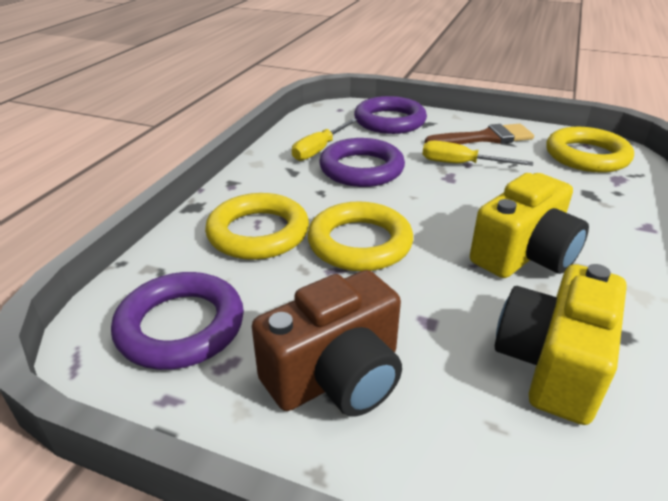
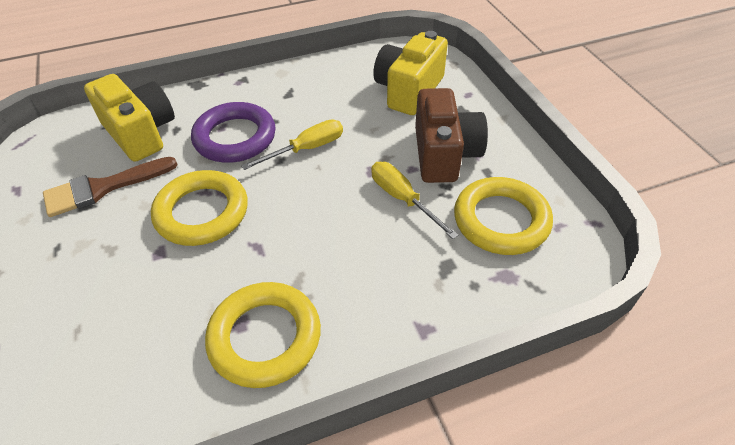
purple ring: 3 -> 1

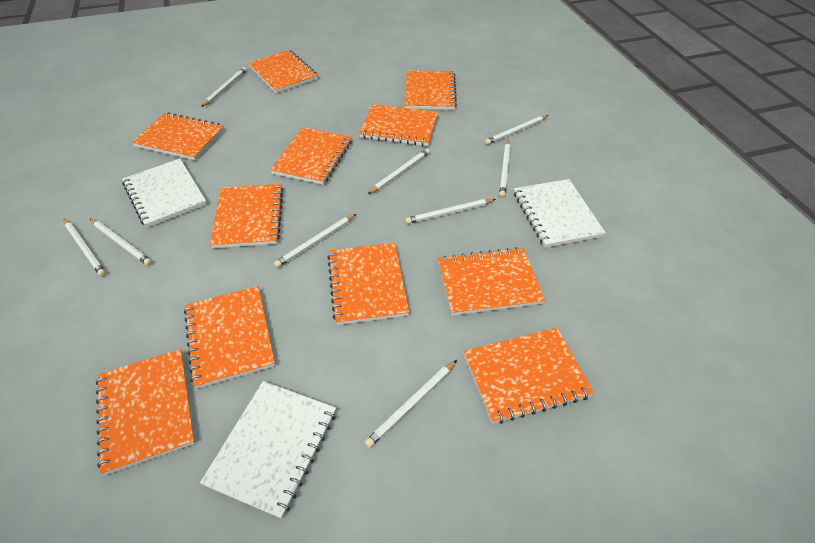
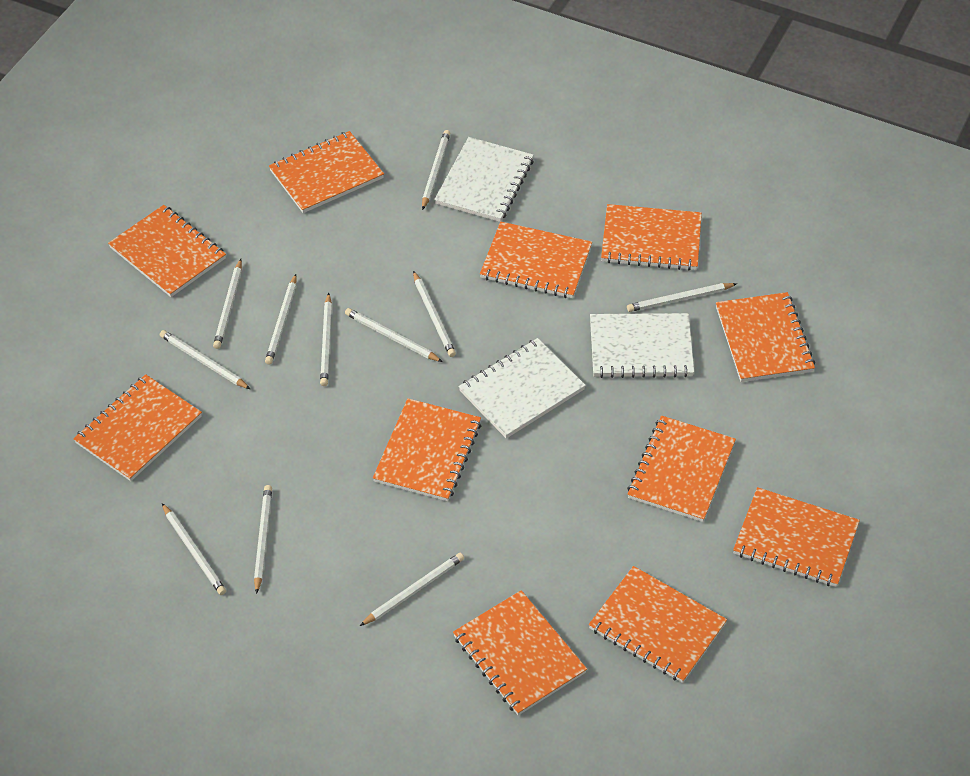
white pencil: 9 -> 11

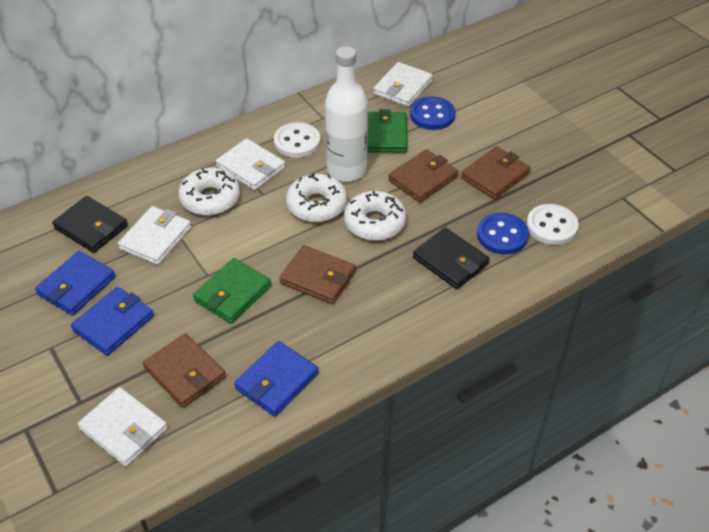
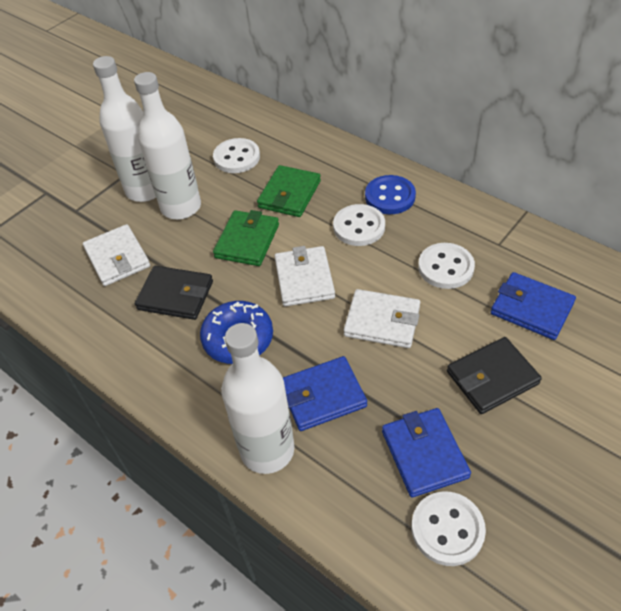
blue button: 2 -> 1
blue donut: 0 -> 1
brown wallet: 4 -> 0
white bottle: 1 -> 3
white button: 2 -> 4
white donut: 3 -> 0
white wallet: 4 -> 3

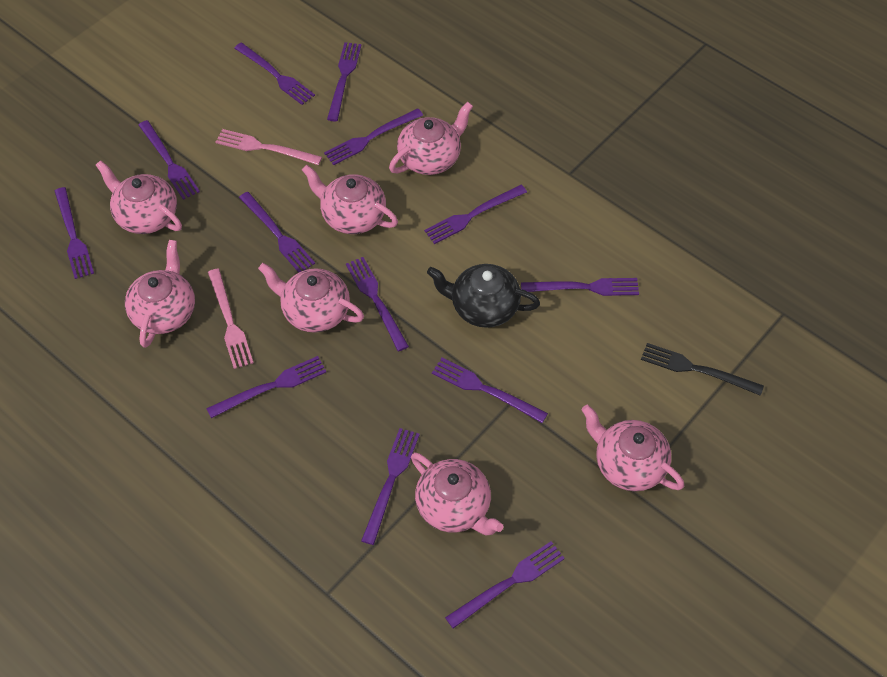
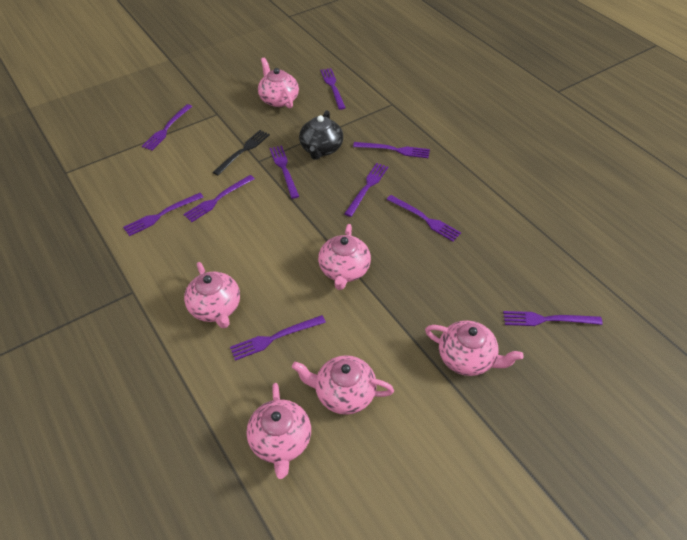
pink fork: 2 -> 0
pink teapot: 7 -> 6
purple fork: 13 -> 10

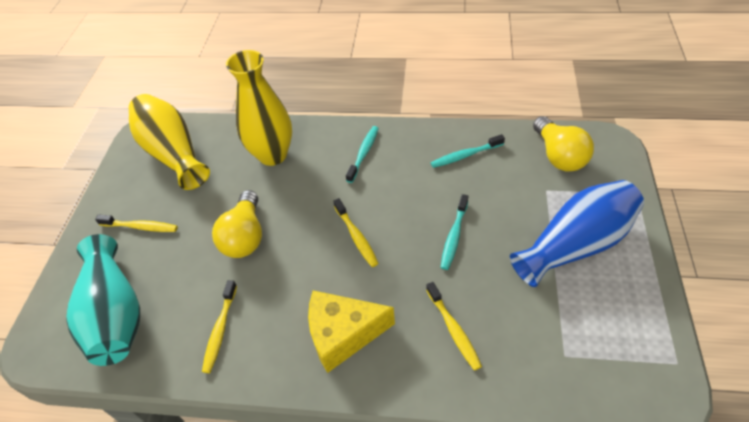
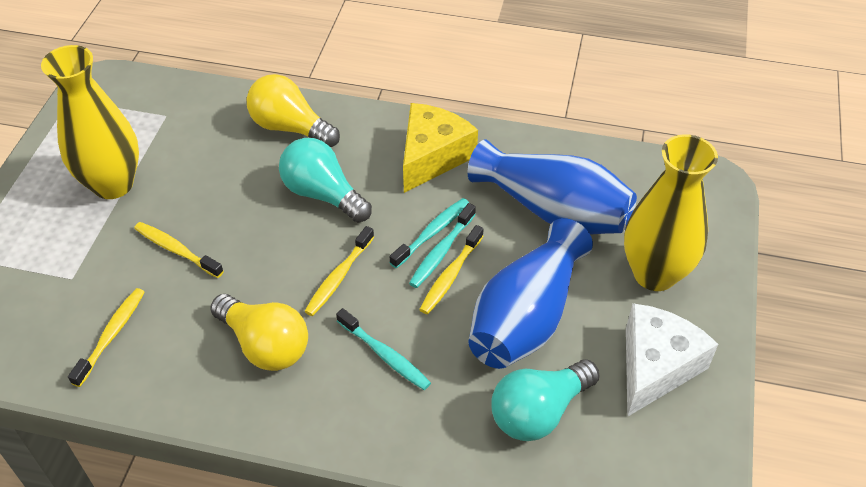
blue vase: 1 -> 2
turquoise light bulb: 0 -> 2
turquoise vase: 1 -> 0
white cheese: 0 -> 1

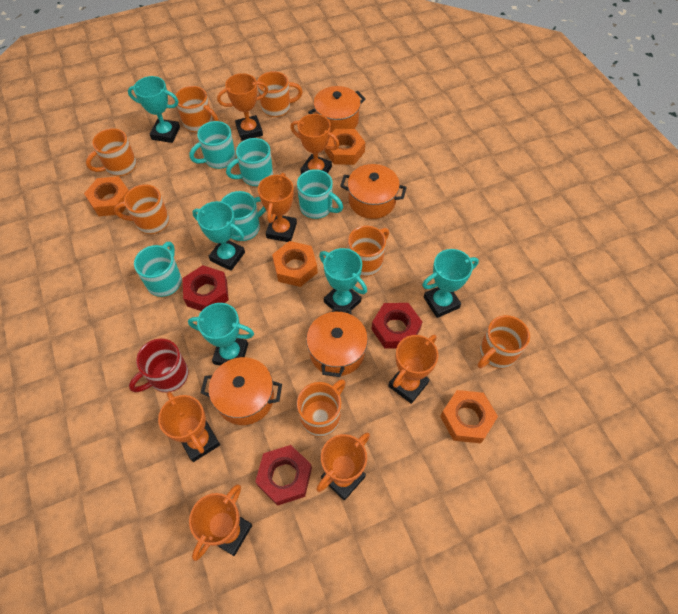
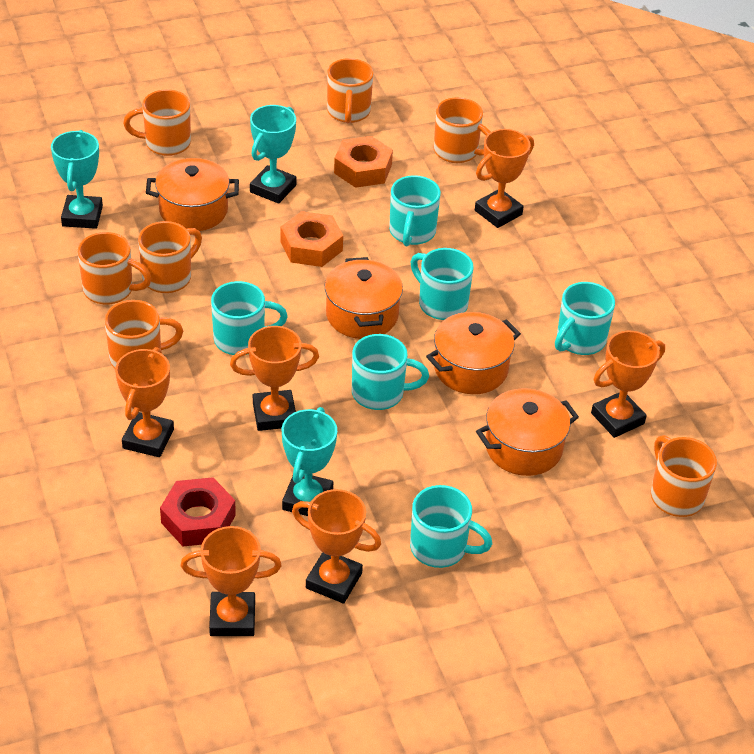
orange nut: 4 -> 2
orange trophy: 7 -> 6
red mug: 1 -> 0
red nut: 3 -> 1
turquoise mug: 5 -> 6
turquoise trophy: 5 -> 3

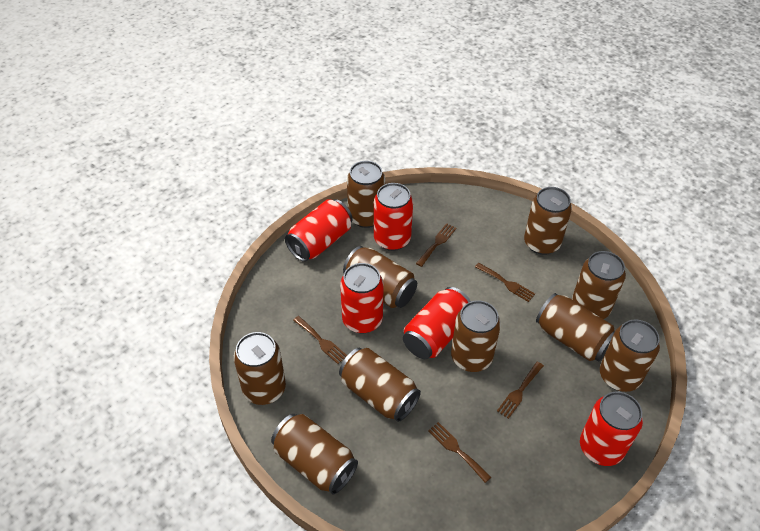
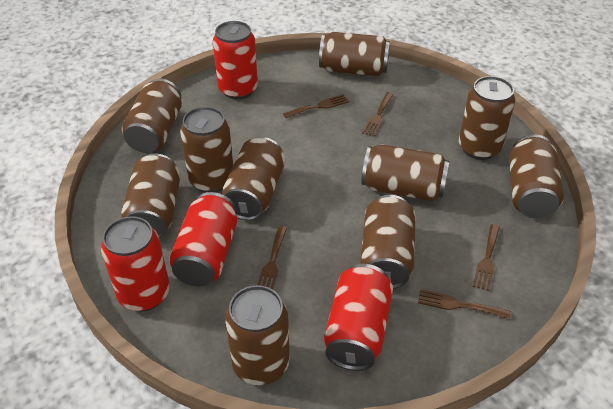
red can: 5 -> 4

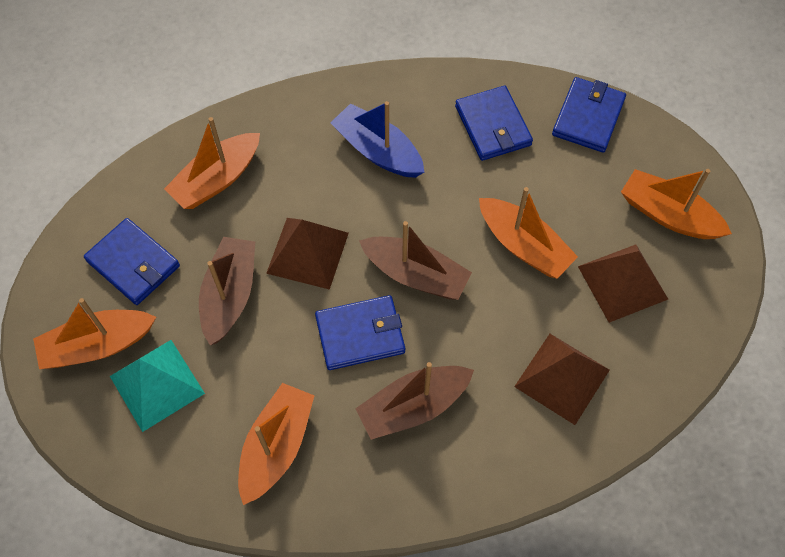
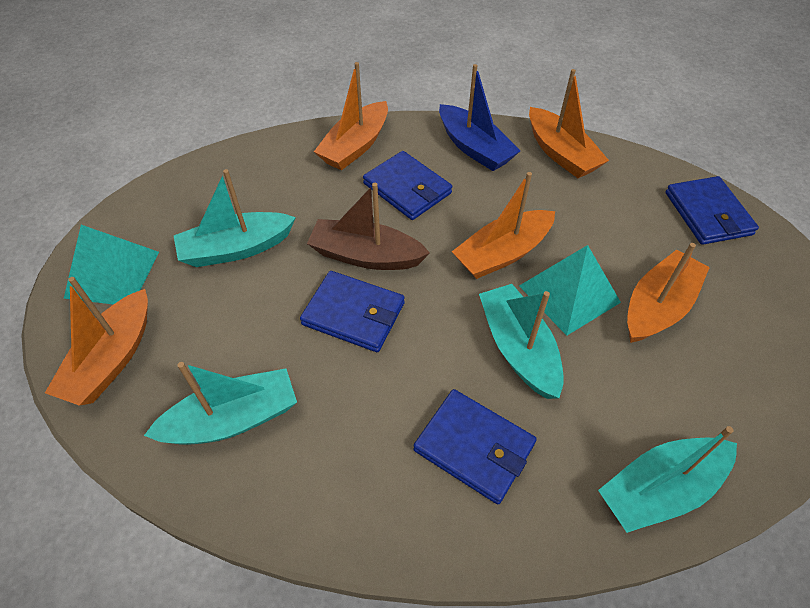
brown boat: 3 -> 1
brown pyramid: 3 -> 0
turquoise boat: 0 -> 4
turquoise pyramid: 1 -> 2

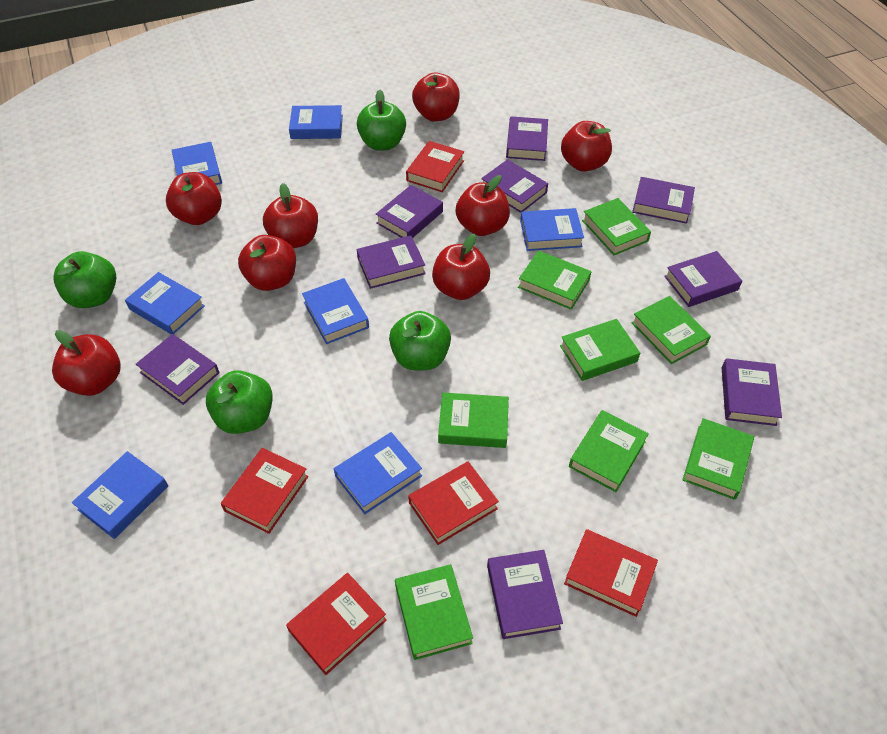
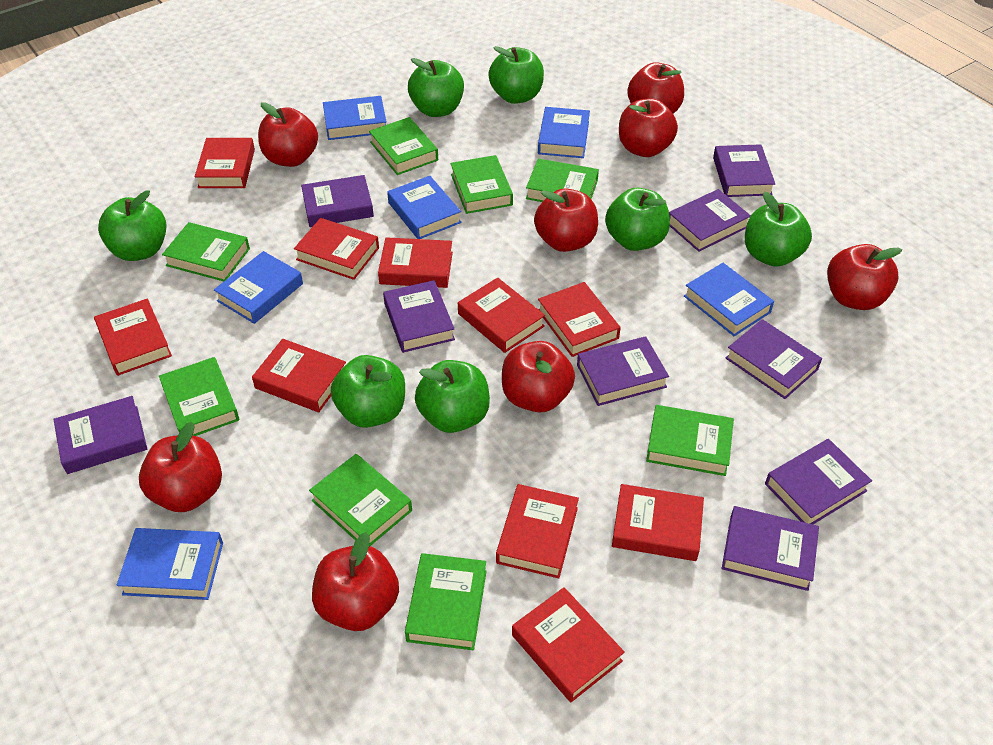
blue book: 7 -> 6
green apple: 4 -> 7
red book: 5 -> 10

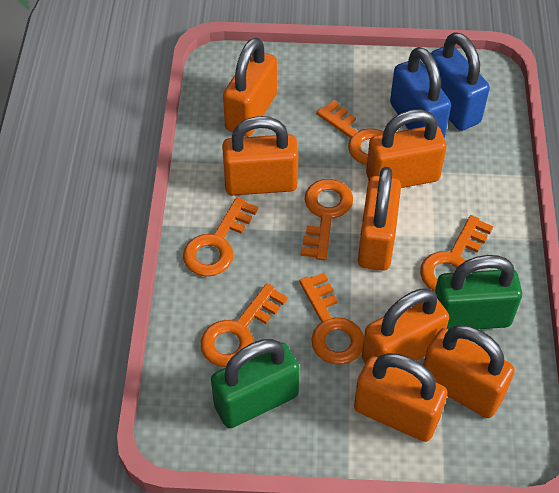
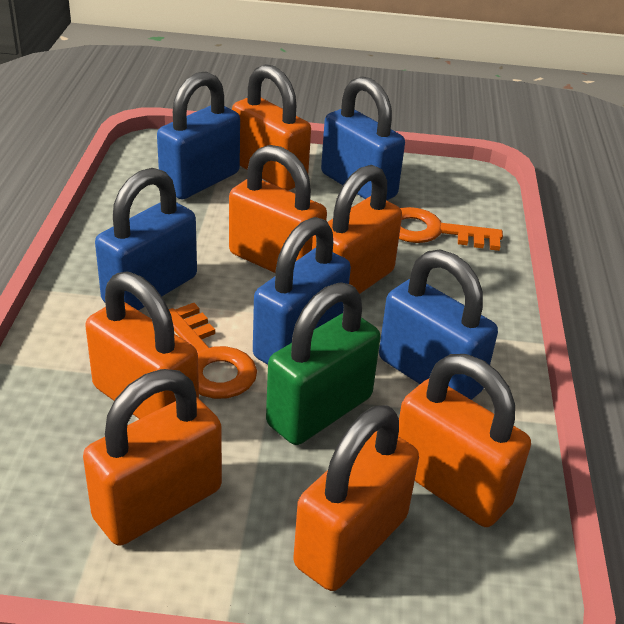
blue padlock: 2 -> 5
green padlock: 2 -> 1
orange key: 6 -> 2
******
# WHAT YOU NEED TO DO
Print the material again word for word. Please drop every picture.

# WORKED SOLUTION
purple ring: 3 -> 1

white pencil: 9 -> 11

blue button: 2 -> 1
blue donut: 0 -> 1
brown wallet: 4 -> 0
white bottle: 1 -> 3
white button: 2 -> 4
white donut: 3 -> 0
white wallet: 4 -> 3

pink fork: 2 -> 0
pink teapot: 7 -> 6
purple fork: 13 -> 10

blue vase: 1 -> 2
turquoise light bulb: 0 -> 2
turquoise vase: 1 -> 0
white cheese: 0 -> 1

orange nut: 4 -> 2
orange trophy: 7 -> 6
red mug: 1 -> 0
red nut: 3 -> 1
turquoise mug: 5 -> 6
turquoise trophy: 5 -> 3

red can: 5 -> 4

brown boat: 3 -> 1
brown pyramid: 3 -> 0
turquoise boat: 0 -> 4
turquoise pyramid: 1 -> 2

blue book: 7 -> 6
green apple: 4 -> 7
red book: 5 -> 10

blue padlock: 2 -> 5
green padlock: 2 -> 1
orange key: 6 -> 2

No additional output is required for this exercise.